++++ RECORDED INFORMATION

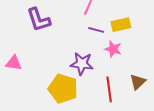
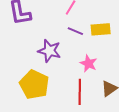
pink star: (113, 49) -> (88, 63), moved
purple star: (82, 64) -> (49, 51), moved

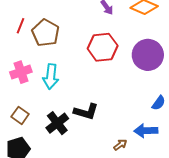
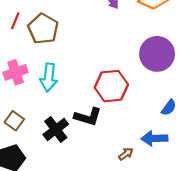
red hexagon: (103, 47) -> (111, 86), moved

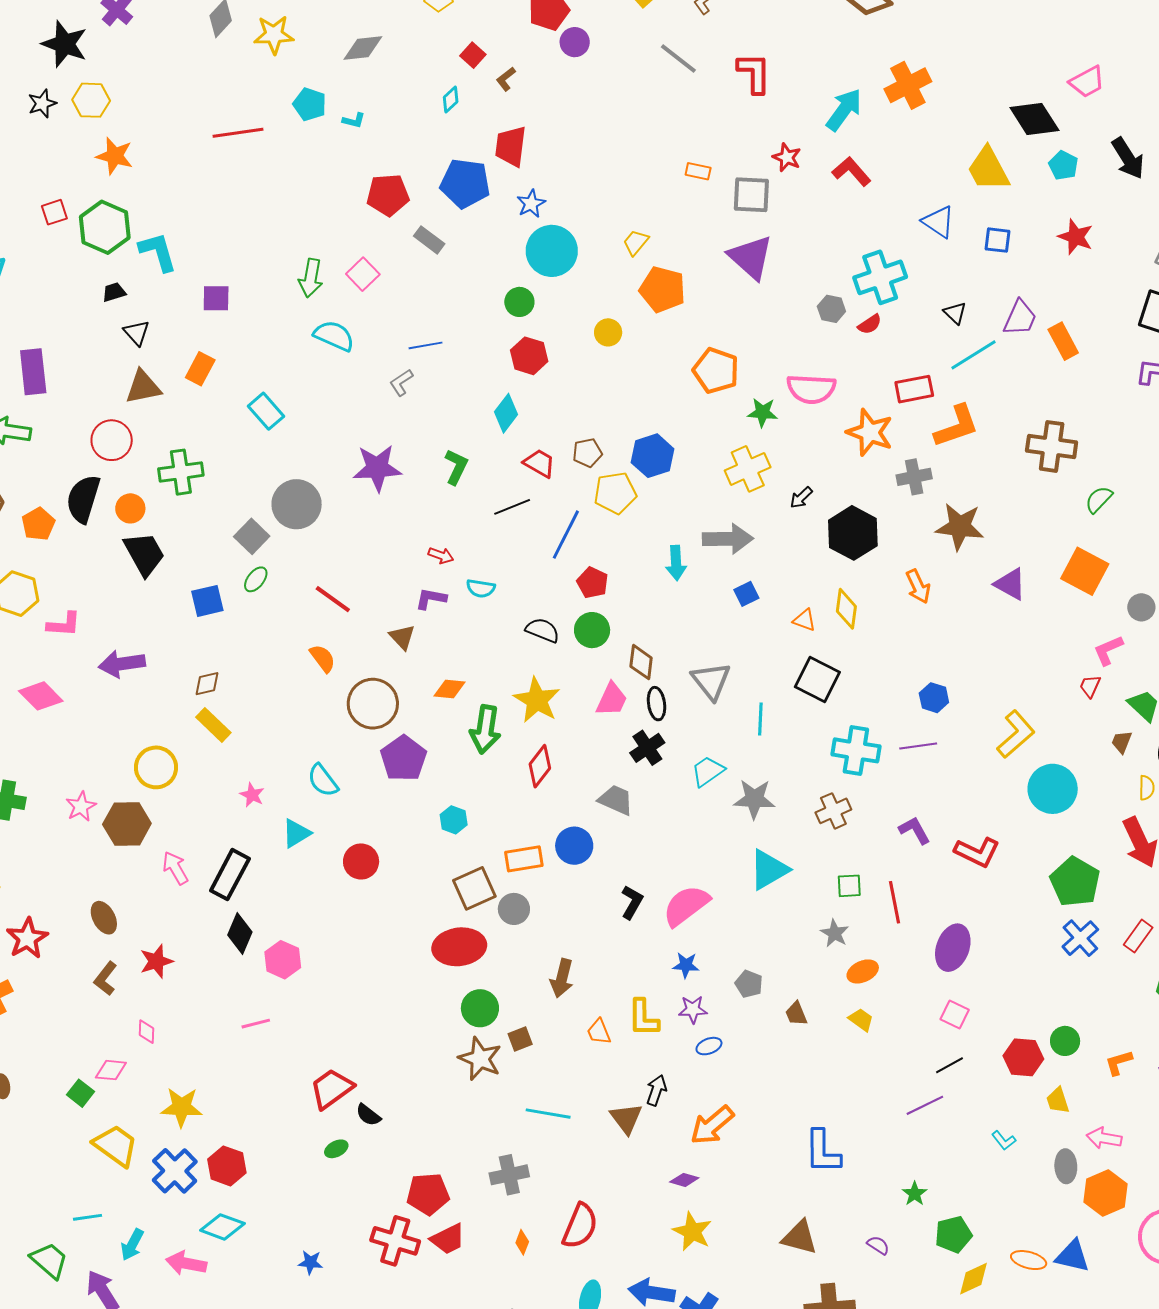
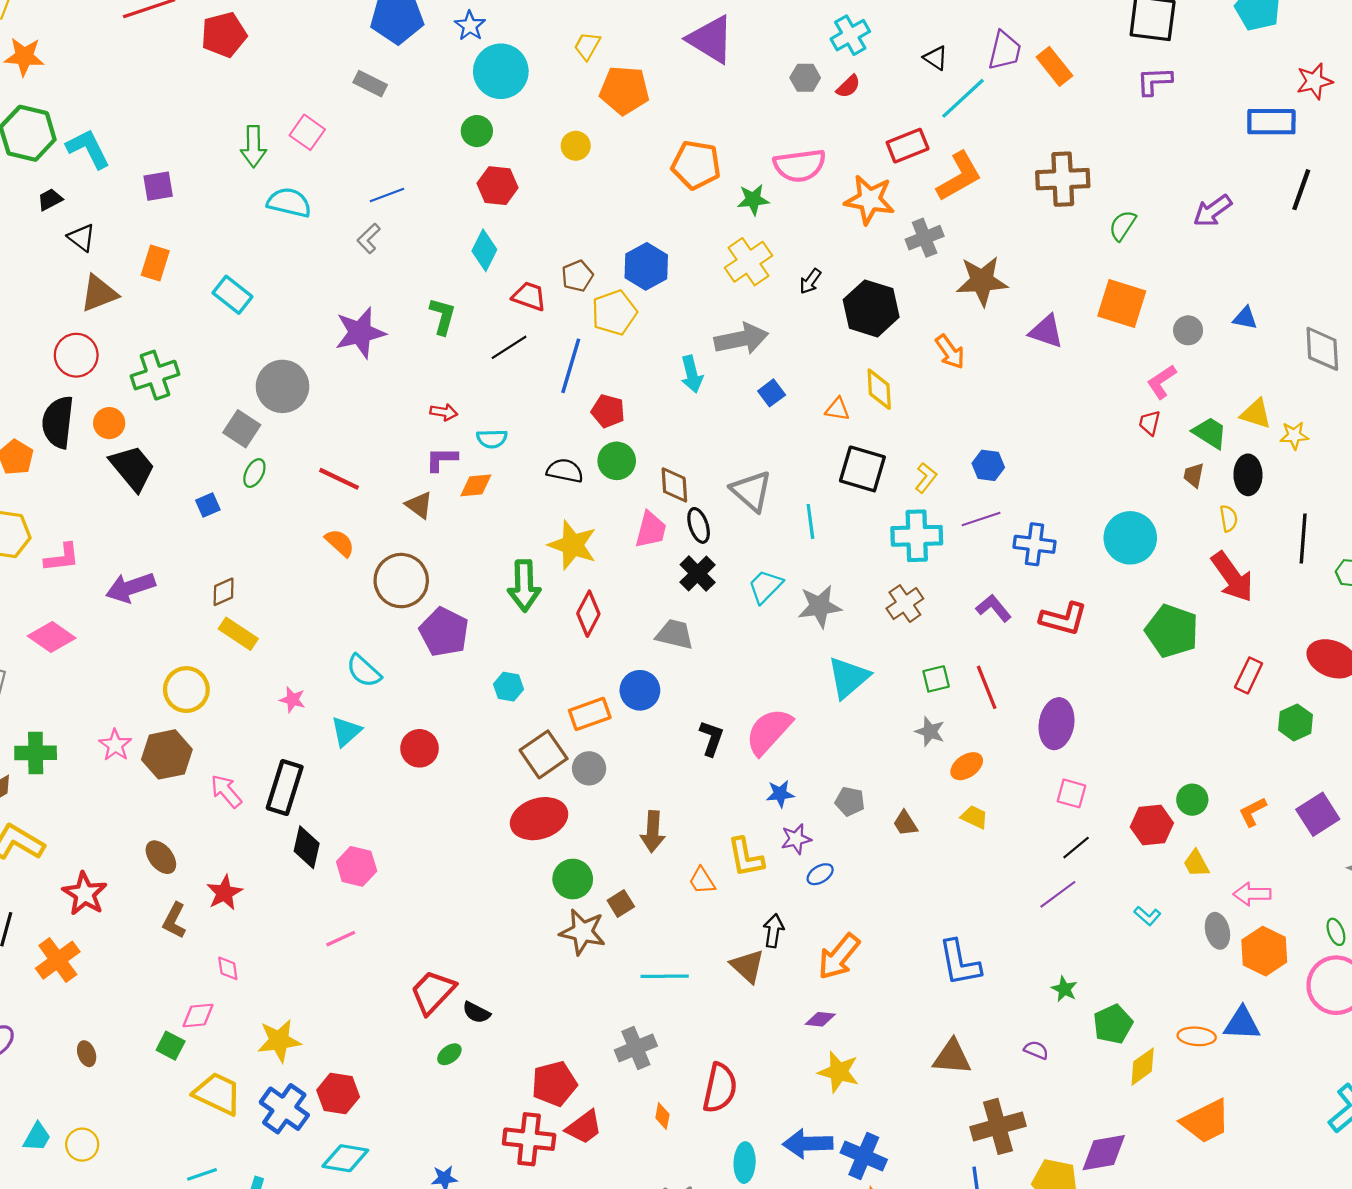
red pentagon: (388, 195) -> (224, 35), moved
cyan cross: (880, 277) -> (850, 35), size x0.7
blue square: (207, 601) -> (208, 505), size x0.7
orange diamond: (450, 689) -> (476, 485), moved
yellow L-shape: (1016, 734) -> (926, 478), moved, size x0.6
blue cross: (1080, 938) -> (1035, 544), moved, turned -30

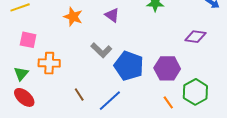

++++++++

PROBLEM DESCRIPTION: Set down again, exactly, the lines from the one with "orange diamond: (450, 689)" to the last line of the data, both included and pictures excluded.

RESULT FOR THIS EXERCISE:
orange diamond: (450, 689) -> (476, 485), moved
yellow L-shape: (1016, 734) -> (926, 478), moved, size x0.6
blue cross: (1080, 938) -> (1035, 544), moved, turned -30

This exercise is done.